**WHAT THE TASK REQUIRES**. Transcribe every entry that follows, word for word, and omit the images.

*** Opening of EXERCISE MATERIALS ***

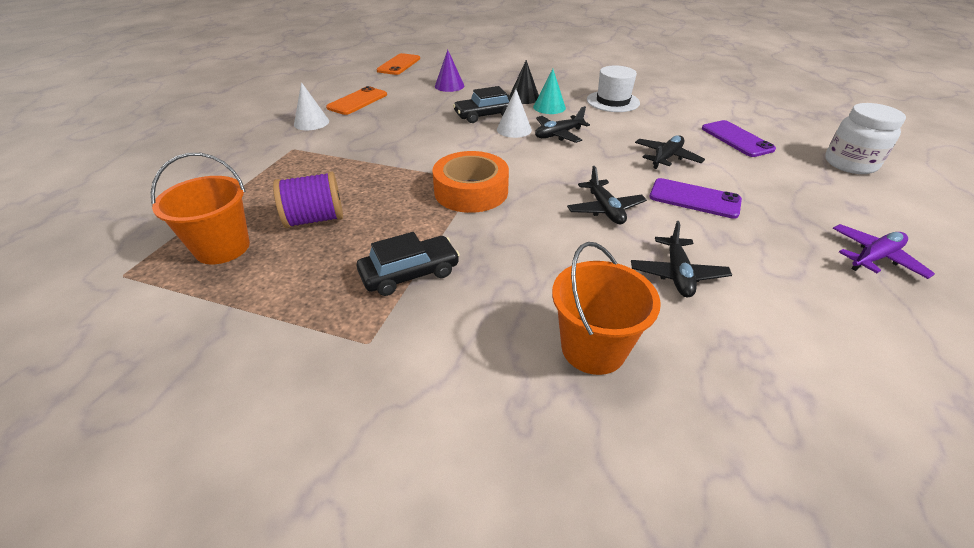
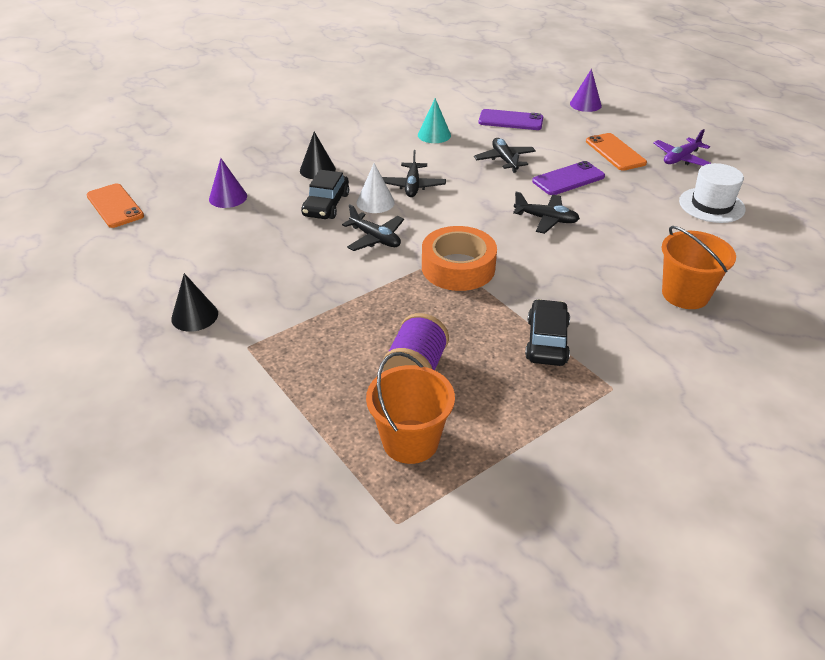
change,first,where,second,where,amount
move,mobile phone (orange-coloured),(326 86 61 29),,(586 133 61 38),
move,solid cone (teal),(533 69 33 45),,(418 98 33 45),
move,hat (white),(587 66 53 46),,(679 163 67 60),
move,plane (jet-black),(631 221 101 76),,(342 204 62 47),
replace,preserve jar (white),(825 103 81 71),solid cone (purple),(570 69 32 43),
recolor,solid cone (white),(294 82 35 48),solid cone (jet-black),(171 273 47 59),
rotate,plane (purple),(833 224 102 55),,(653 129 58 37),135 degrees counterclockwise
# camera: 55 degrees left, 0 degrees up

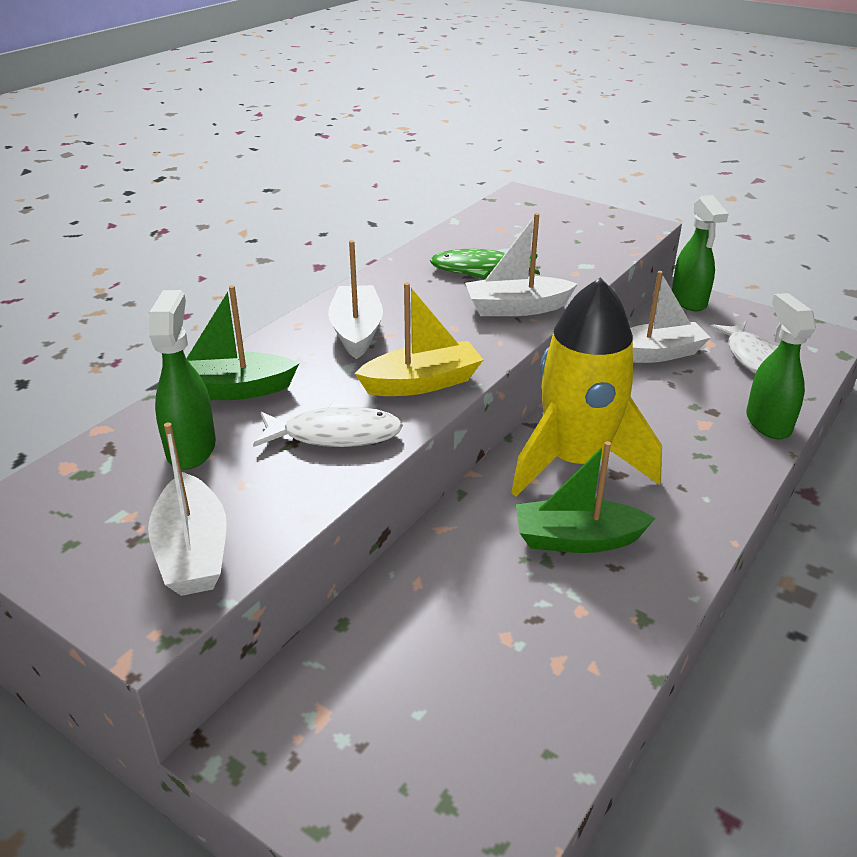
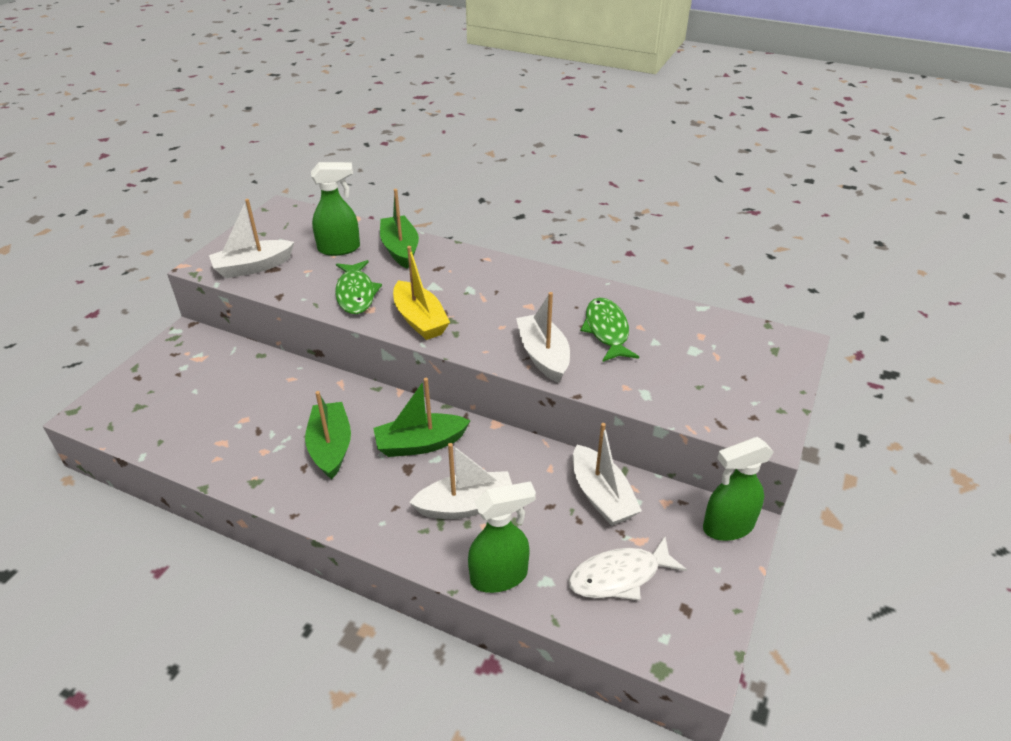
change,first,where,second,where,amount
move,toy boat (white),(328 240 55 119),,(409 443 103 76),
replace,toy rocket (bright yellow),(511 277 151 220),toy boat (green),(373 378 97 79),
recolor,fish figure (white),(253 402 150 45),fish figure (green),(335 260 47 54),
# camera: 80 degrees right, 5 degrees up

*** Close of EXERCISE MATERIALS ***

**ANSWER TO THE PROBLEM**.
change,first,where,second,where,amount
move,mobile phone (orange-coloured),(326 86 61 29),,(586 133 61 38),
move,solid cone (teal),(533 69 33 45),,(418 98 33 45),
move,hat (white),(587 66 53 46),,(679 163 67 60),
move,plane (jet-black),(631 221 101 76),,(342 204 62 47),
replace,preserve jar (white),(825 103 81 71),solid cone (purple),(570 69 32 43),
recolor,solid cone (white),(294 82 35 48),solid cone (jet-black),(171 273 47 59),
rotate,plane (purple),(833 224 102 55),,(653 129 58 37),135 degrees counterclockwise
# camera: 55 degrees left, 0 degrees up

change,first,where,second,where,amount
move,toy boat (white),(328 240 55 119),,(409 443 103 76),
replace,toy rocket (bright yellow),(511 277 151 220),toy boat (green),(373 378 97 79),
recolor,fish figure (white),(253 402 150 45),fish figure (green),(335 260 47 54),
# camera: 80 degrees right, 5 degrees up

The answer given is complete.